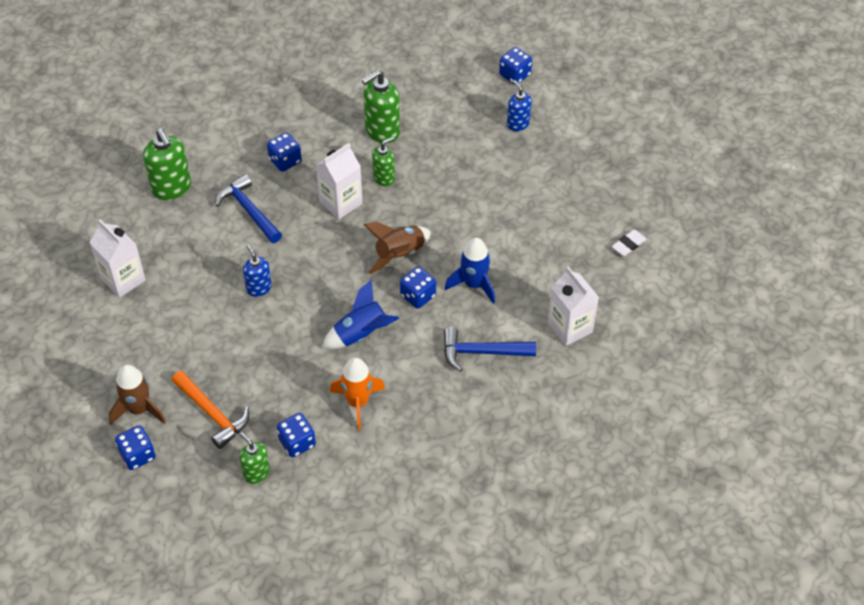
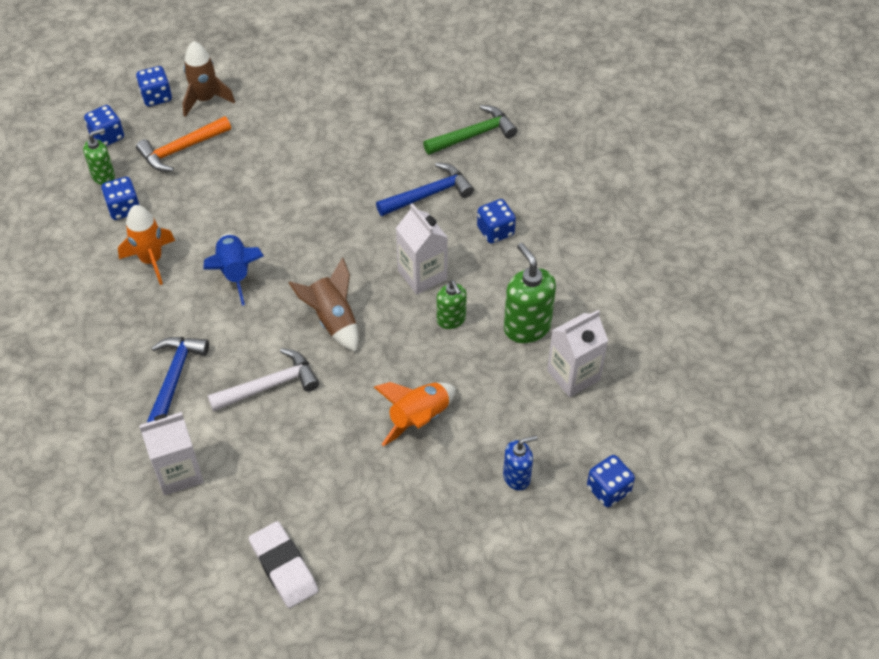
camera: 100 degrees right, 0 degrees up
white carton [89,220,146,298] -> white carton moved to [547,310,608,397]
green soap dispenser [143,129,191,200] -> green hammer [423,105,518,155]
blue soap dispenser [243,244,272,297] -> none
blue dice [400,266,436,309] -> blue dice moved to [84,105,124,146]
blue rocket [445,238,495,304] -> white hammer [208,348,319,412]
white eraser [611,230,647,256] -> white eraser [249,521,318,608], size x1.69
none -> orange rocket [374,382,456,447]

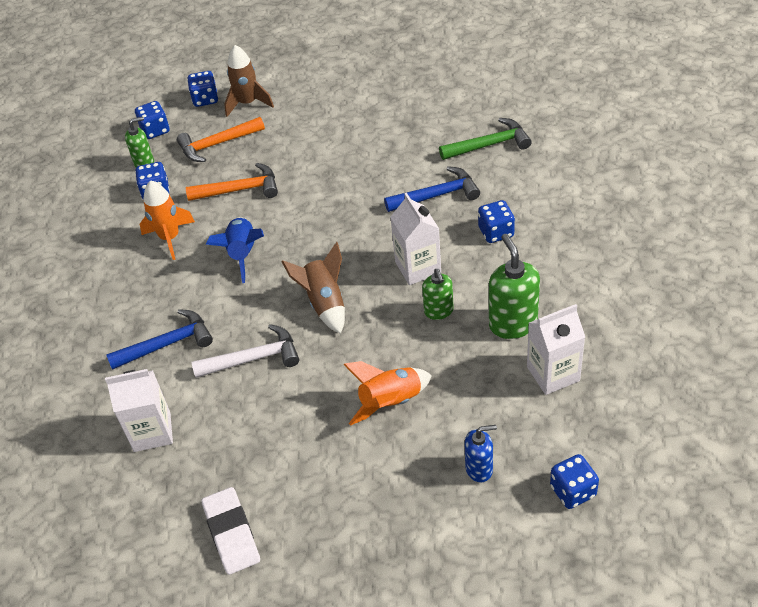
camera: 15 degrees right, 5 degrees down
blue hammer [147,337,209,422] -> blue hammer turned 45 degrees clockwise [106,309,213,370]
none -> orange hammer [186,163,278,201]

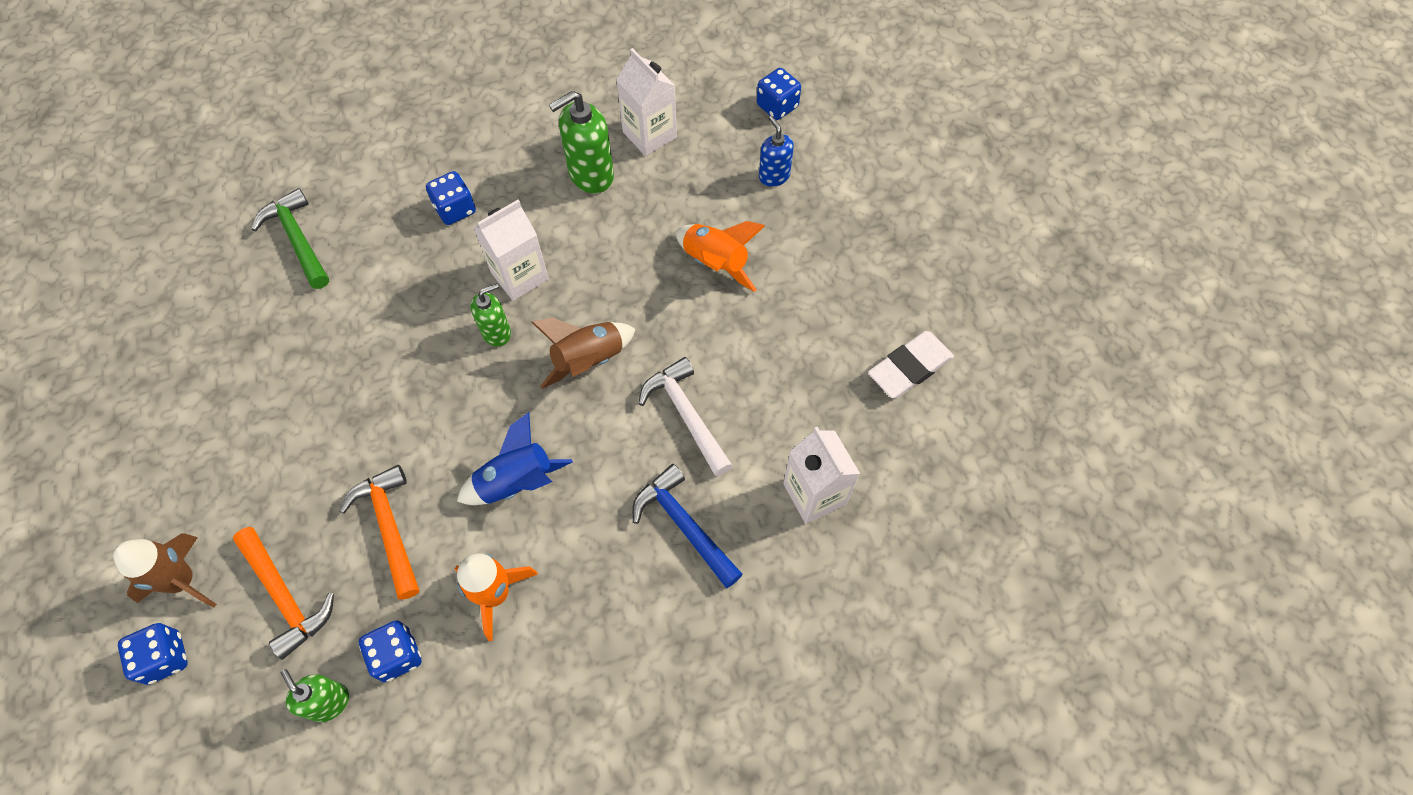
camera: 110 degrees left, 15 degrees up
blue dice [135,101,169,139] -> none
blue hammer [384,166,480,212] -> none
green soap dispenser [422,269,454,320] -> green soap dispenser moved to [471,283,511,347]

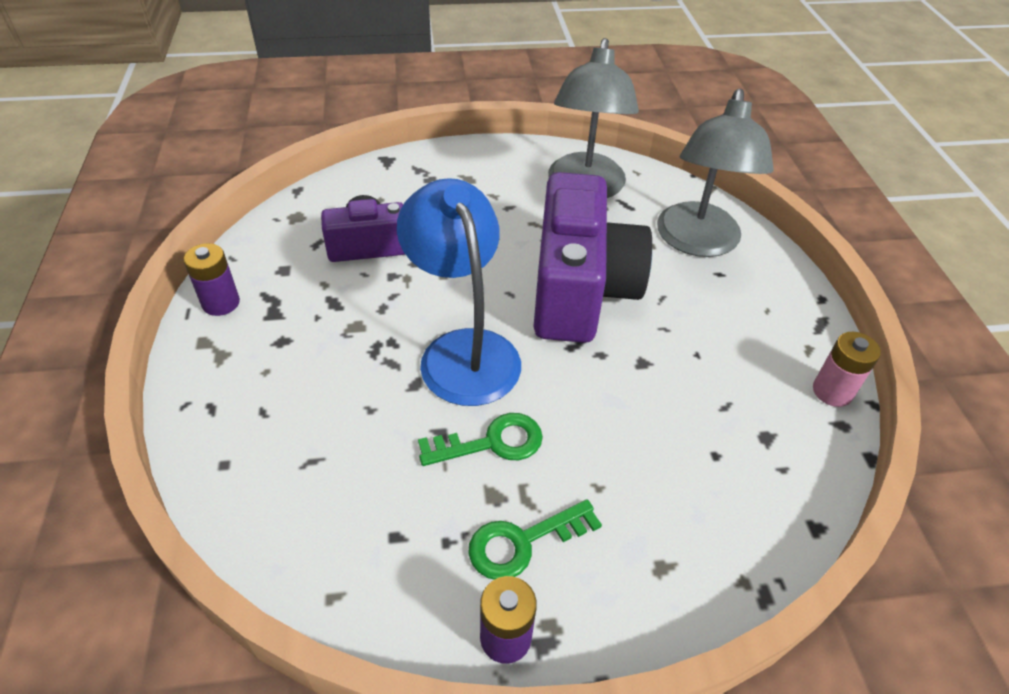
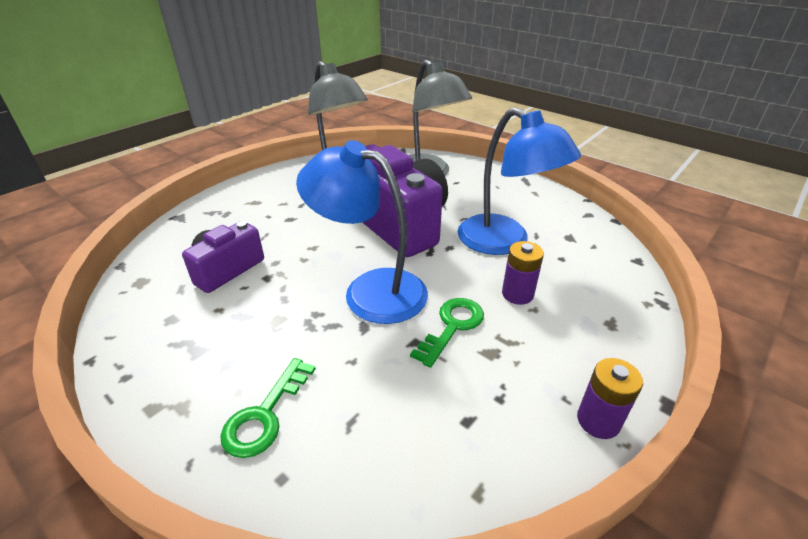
camera: 40 degrees left, 10 degrees down
purple battery [183,243,240,316] -> purple battery moved to [502,241,544,305]
green key [468,499,602,580] -> green key moved to [220,358,316,458]
pink battery [813,332,881,407] -> none
none -> blue lamp [458,107,581,255]

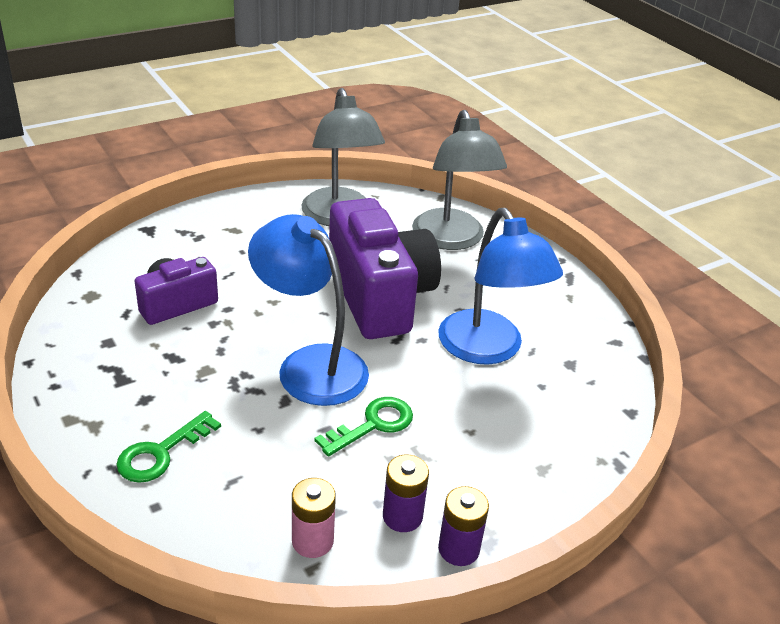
camera: 15 degrees right, 0 degrees up
purple battery [502,241,544,305] -> purple battery moved to [383,454,429,532]
none -> pink battery [292,478,336,558]

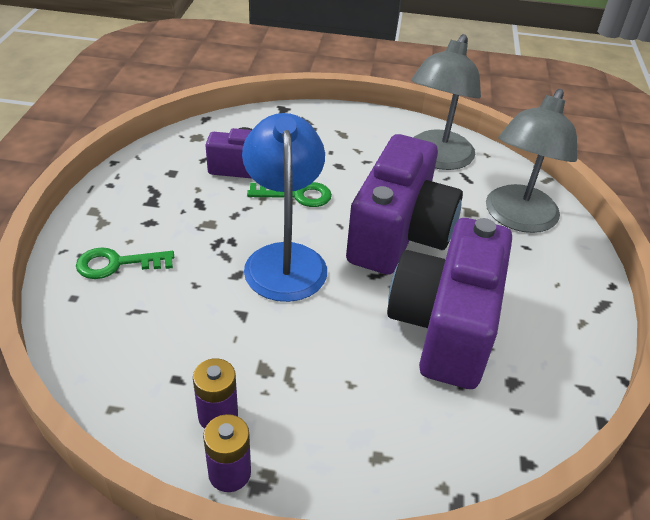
camera: 40 degrees right, 5 degrees up
pink battery [292,478,336,558] -> none
green key [314,397,413,457] -> green key moved to [247,182,332,207]
blue lamp [438,208,563,365] -> purple camera [387,218,512,389]

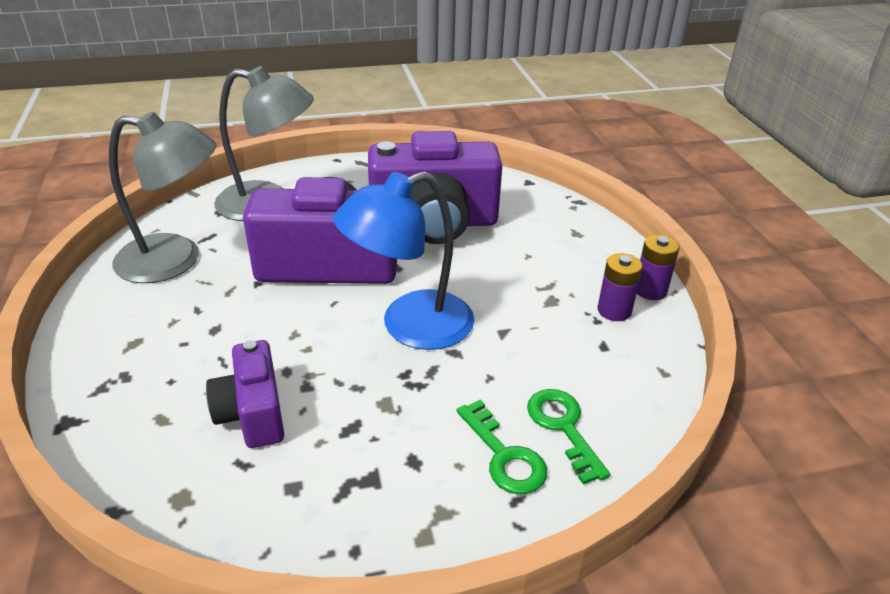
camera: 110 degrees left, 5 degrees down
green key [247,182,332,207] -> green key moved to [527,389,610,484]

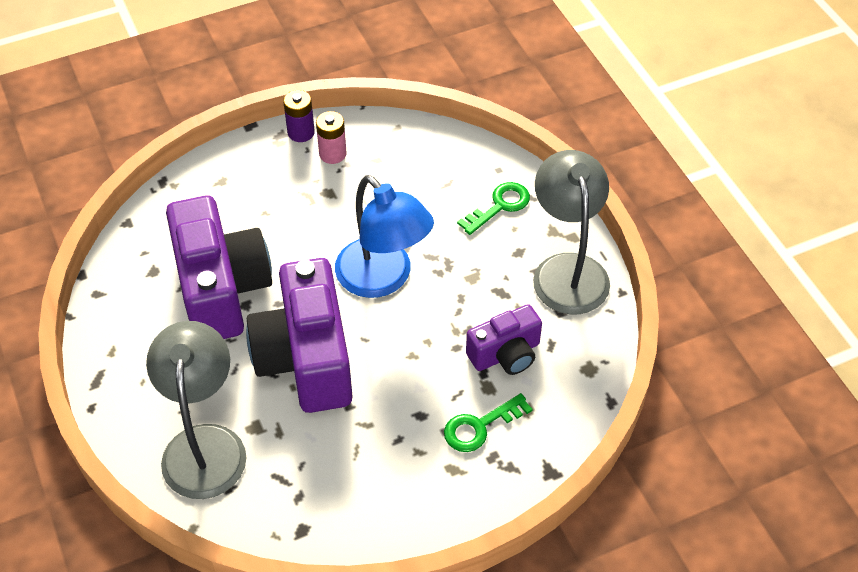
camera: 100 degrees left, 15 degrees up
grey lamp [109,112,217,283] -> grey lamp moved to [533,150,610,314]
green key [527,389,610,484] -> green key moved to [444,393,532,452]
purple battery [597,253,643,321] -> pink battery [316,111,347,164]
- - - - -
** What this task involves **
Here the job is to repeat the entries verbatim while leaving all pictures out.

** Response box **
camera: 100 degrees right, 0 degrees up
white carton [89,220,146,298] -> white carton moved to [547,310,608,397]
green soap dispenser [143,129,191,200] -> green hammer [423,105,518,155]
blue soap dispenser [243,244,272,297] -> none
blue dice [400,266,436,309] -> blue dice moved to [84,105,124,146]
blue rocket [445,238,495,304] -> white hammer [208,348,319,412]
white eraser [611,230,647,256] -> white eraser [249,521,318,608], size x1.69
none -> orange rocket [374,382,456,447]

camera: 15 degrees right, 5 degrees down
blue hammer [147,337,209,422] -> blue hammer turned 45 degrees clockwise [106,309,213,370]
none -> orange hammer [186,163,278,201]

camera: 110 degrees left, 15 degrees up
blue dice [135,101,169,139] -> none
blue hammer [384,166,480,212] -> none
green soap dispenser [422,269,454,320] -> green soap dispenser moved to [471,283,511,347]

camera: 40 degrees left, 10 degrees down
purple battery [183,243,240,316] -> purple battery moved to [502,241,544,305]
green key [468,499,602,580] -> green key moved to [220,358,316,458]
pink battery [813,332,881,407] -> none
none -> blue lamp [458,107,581,255]

camera: 15 degrees right, 0 degrees up
purple battery [502,241,544,305] -> purple battery moved to [383,454,429,532]
none -> pink battery [292,478,336,558]

camera: 40 degrees right, 5 degrees up
pink battery [292,478,336,558] -> none
green key [314,397,413,457] -> green key moved to [247,182,332,207]
blue lamp [438,208,563,365] -> purple camera [387,218,512,389]

camera: 110 degrees left, 5 degrees down
green key [247,182,332,207] -> green key moved to [527,389,610,484]

camera: 100 degrees left, 15 degrees up
grey lamp [109,112,217,283] -> grey lamp moved to [533,150,610,314]
green key [527,389,610,484] -> green key moved to [444,393,532,452]
purple battery [597,253,643,321] -> pink battery [316,111,347,164]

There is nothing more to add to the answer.